# Exercise data
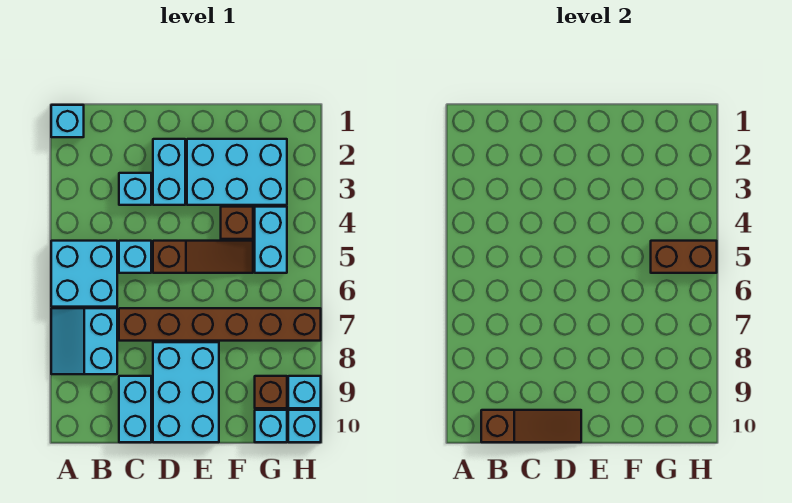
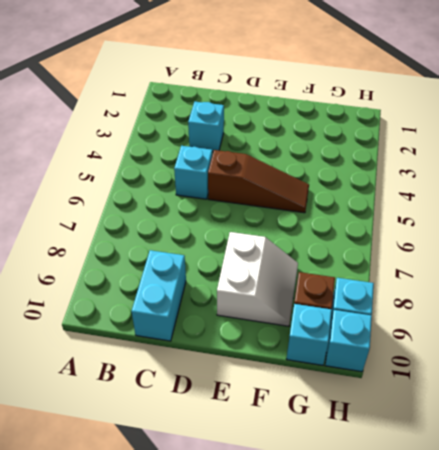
white 2x2 slope [217,232,298,326] -> cyan 2x3 brick [153,342,219,442]
none -> cyan 1x1 brick [51,105,84,137]
none -> cyan 2x2 brick [51,241,117,307]
none -> cyan 2x2 slope [51,308,117,374]

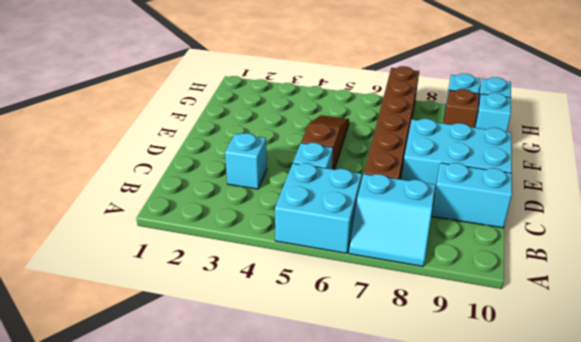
none -> cyan 1x1 brick [51,105,84,137]
none -> cyan 1x2 brick [153,139,185,205]
none -> cyan 2x3 brick [187,139,287,205]

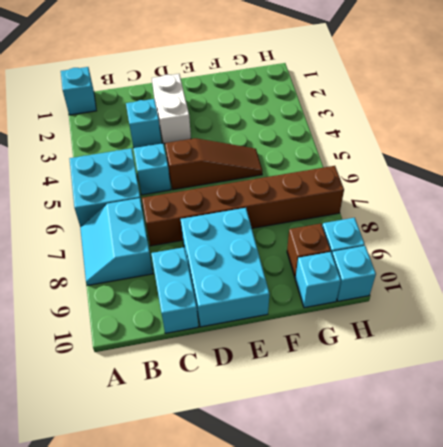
white 1x2 brick [152,74,191,144] -> cyan 1x2 brick [153,139,185,205]
none -> cyan 2x3 brick [187,139,287,205]
none -> brown 1x1 brick [221,207,253,239]
none -> cyan 1x2 brick [255,207,287,273]

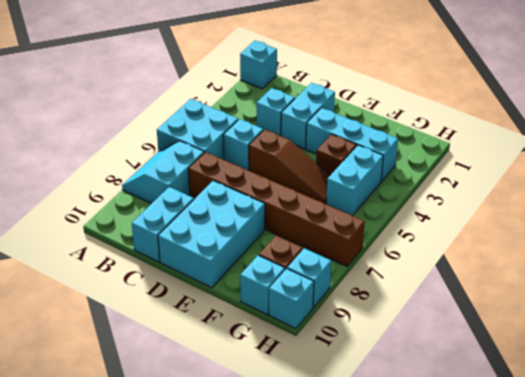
cyan 1x3 brick [306,108,398,181] -> cyan 2x3 brick [187,139,287,205]
none -> brown 1x3 slope [481,410,581,442]
none -> brown 1x2 brick [651,241,717,273]

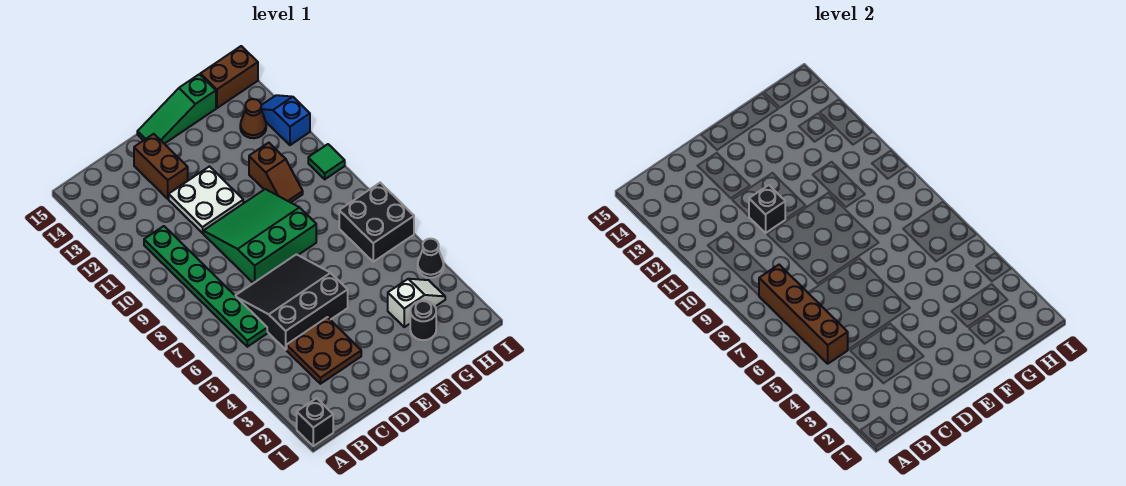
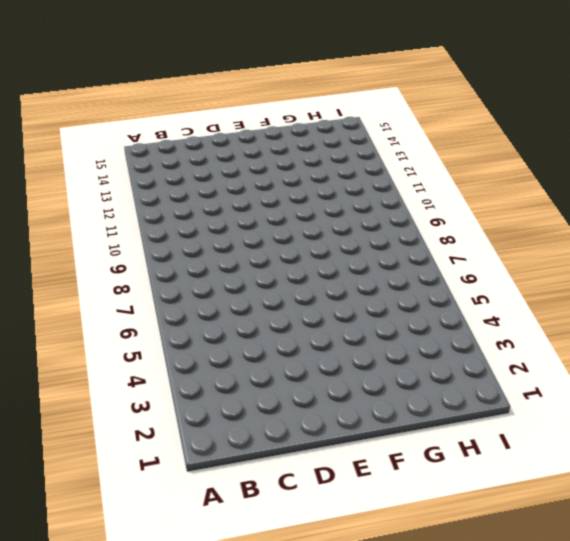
none -> black 1x1 brick [297,398,333,446]
none -> green 1x6 plate [144,226,267,347]
none -> brown 2x2 plate [287,317,361,384]

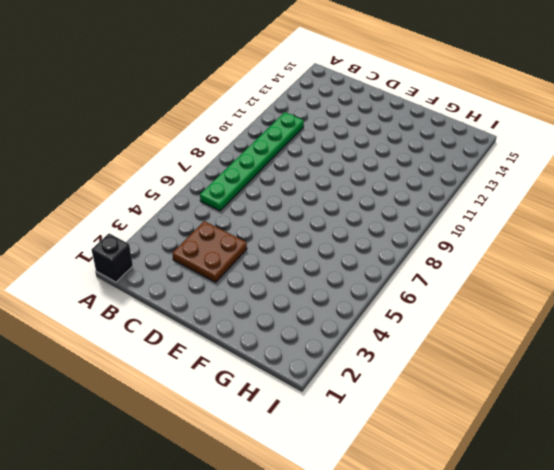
none -> black 3x3 slope [235,254,348,350]
none -> green 3x3 slope [203,189,316,283]
none -> white 2x2 plate [169,166,243,233]

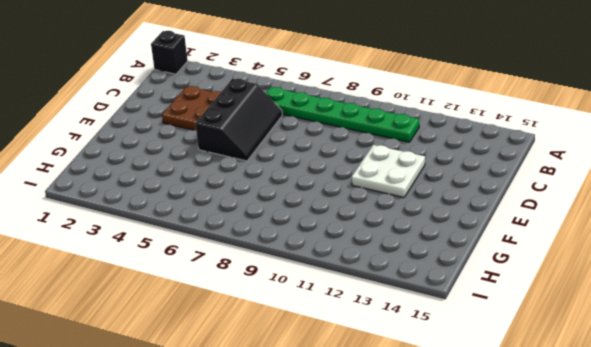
black 2x3 slope [195,79,282,161] -> black 3x3 slope [235,254,348,350]
none -> green 3x3 slope [203,189,316,283]
none -> brown 1x2 brick [134,134,188,199]
none -> green 1x3 slope [137,74,216,144]

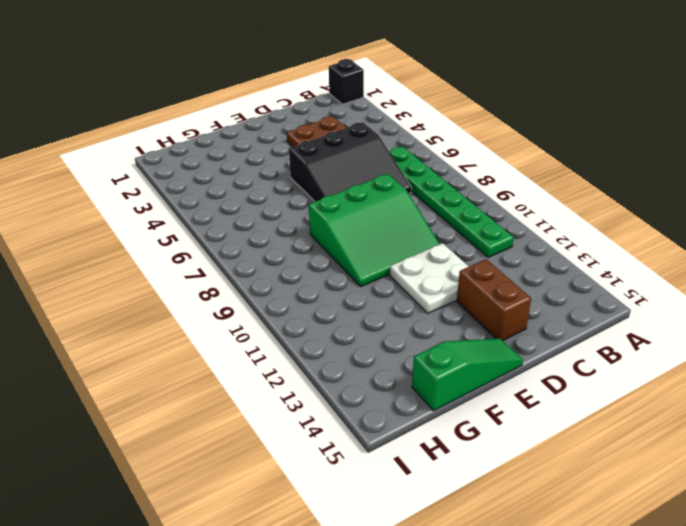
none -> black 1x1 round brick [410,300,436,340]
none -> white 1x2 slope [388,279,445,327]
none -> brown 1x2 slope [249,143,303,203]

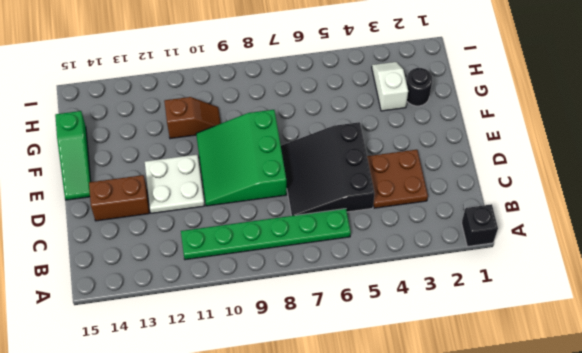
none -> black 2x2 brick [339,183,414,262]
none -> brown 1x1 cone [240,99,266,138]
none -> brown 1x2 brick [200,46,258,108]

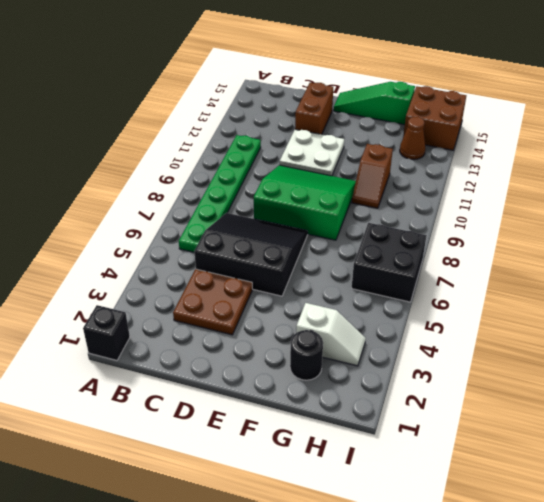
brown 2x2 brick [403,86,466,150] -> brown 1x2 brick [200,46,258,108]
none -> black 1x1 cone [418,239,444,278]
none -> green 1x1 tile [308,144,345,179]
none -> blue 1x2 slope [261,95,310,145]

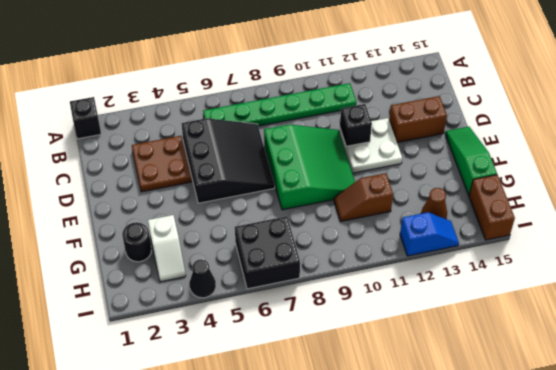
none -> green 1x1 tile [308,144,345,179]
none -> brown 1x4 brick [759,265,848,364]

# Exercise goal
All lines with the word "cone" need to be copied from the data above.

# Task output
none -> brown 1x1 cone [240,99,266,138]
none -> black 1x1 cone [418,239,444,278]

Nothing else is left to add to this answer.